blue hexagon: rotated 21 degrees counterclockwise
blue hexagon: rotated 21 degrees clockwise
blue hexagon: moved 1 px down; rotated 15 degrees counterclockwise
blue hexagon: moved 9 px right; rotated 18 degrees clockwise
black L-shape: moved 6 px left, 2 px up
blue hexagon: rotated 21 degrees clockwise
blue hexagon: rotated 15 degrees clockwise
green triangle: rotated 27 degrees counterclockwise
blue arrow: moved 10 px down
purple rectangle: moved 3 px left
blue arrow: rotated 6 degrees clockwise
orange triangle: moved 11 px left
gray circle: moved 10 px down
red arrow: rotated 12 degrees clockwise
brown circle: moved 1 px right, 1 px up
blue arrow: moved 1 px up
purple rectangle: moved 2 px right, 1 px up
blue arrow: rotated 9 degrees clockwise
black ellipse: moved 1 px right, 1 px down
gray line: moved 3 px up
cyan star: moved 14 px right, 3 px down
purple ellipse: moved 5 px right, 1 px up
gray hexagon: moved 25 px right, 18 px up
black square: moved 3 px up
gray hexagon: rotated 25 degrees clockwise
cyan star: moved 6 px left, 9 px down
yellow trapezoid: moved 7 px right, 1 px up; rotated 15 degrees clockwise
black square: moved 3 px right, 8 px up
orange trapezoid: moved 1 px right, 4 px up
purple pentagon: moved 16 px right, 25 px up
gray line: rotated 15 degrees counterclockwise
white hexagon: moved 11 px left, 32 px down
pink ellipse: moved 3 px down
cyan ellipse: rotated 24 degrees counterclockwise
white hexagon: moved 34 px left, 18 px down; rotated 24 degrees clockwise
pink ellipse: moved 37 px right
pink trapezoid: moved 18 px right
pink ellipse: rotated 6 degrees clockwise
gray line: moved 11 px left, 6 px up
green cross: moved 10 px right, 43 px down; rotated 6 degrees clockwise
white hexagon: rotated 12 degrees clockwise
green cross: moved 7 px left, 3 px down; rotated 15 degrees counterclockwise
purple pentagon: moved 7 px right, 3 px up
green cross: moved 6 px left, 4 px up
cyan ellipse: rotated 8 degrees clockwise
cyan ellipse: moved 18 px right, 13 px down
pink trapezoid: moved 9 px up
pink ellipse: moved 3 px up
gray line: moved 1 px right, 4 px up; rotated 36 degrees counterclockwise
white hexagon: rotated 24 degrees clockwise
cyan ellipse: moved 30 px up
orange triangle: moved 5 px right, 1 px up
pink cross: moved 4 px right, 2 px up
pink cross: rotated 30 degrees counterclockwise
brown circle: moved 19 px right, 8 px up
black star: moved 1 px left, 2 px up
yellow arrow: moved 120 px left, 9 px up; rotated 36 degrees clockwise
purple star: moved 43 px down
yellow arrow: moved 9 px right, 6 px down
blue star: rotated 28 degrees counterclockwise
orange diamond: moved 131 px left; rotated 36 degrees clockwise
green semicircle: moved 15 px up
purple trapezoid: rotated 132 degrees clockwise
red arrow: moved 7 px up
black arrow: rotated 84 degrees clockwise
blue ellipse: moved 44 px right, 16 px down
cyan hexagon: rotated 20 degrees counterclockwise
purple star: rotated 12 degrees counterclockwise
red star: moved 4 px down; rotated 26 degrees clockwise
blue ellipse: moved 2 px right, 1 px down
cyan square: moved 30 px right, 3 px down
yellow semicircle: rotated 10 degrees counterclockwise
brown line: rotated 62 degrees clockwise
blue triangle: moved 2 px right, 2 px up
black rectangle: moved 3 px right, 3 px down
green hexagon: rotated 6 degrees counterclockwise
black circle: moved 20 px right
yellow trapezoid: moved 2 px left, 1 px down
────────────────
== TASK STATEMENT ==
Render the listing above as a JSON list of strings, from its first line through the line containing "black square: moved 3 px right, 8 px up", with both ends included, one string per line and blank lines omitted.

== RESULT FOR THIS TASK ==
[
  "blue hexagon: rotated 21 degrees counterclockwise",
  "blue hexagon: rotated 21 degrees clockwise",
  "blue hexagon: moved 1 px down; rotated 15 degrees counterclockwise",
  "blue hexagon: moved 9 px right; rotated 18 degrees clockwise",
  "black L-shape: moved 6 px left, 2 px up",
  "blue hexagon: rotated 21 degrees clockwise",
  "blue hexagon: rotated 15 degrees clockwise",
  "green triangle: rotated 27 degrees counterclockwise",
  "blue arrow: moved 10 px down",
  "purple rectangle: moved 3 px left",
  "blue arrow: rotated 6 degrees clockwise",
  "orange triangle: moved 11 px left",
  "gray circle: moved 10 px down",
  "red arrow: rotated 12 degrees clockwise",
  "brown circle: moved 1 px right, 1 px up",
  "blue arrow: moved 1 px up",
  "purple rectangle: moved 2 px right, 1 px up",
  "blue arrow: rotated 9 degrees clockwise",
  "black ellipse: moved 1 px right, 1 px down",
  "gray line: moved 3 px up",
  "cyan star: moved 14 px right, 3 px down",
  "purple ellipse: moved 5 px right, 1 px up",
  "gray hexagon: moved 25 px right, 18 px up",
  "black square: moved 3 px up",
  "gray hexagon: rotated 25 degrees clockwise",
  "cyan star: moved 6 px left, 9 px down",
  "yellow trapezoid: moved 7 px right, 1 px up; rotated 15 degrees clockwise",
  "black square: moved 3 px right, 8 px up"
]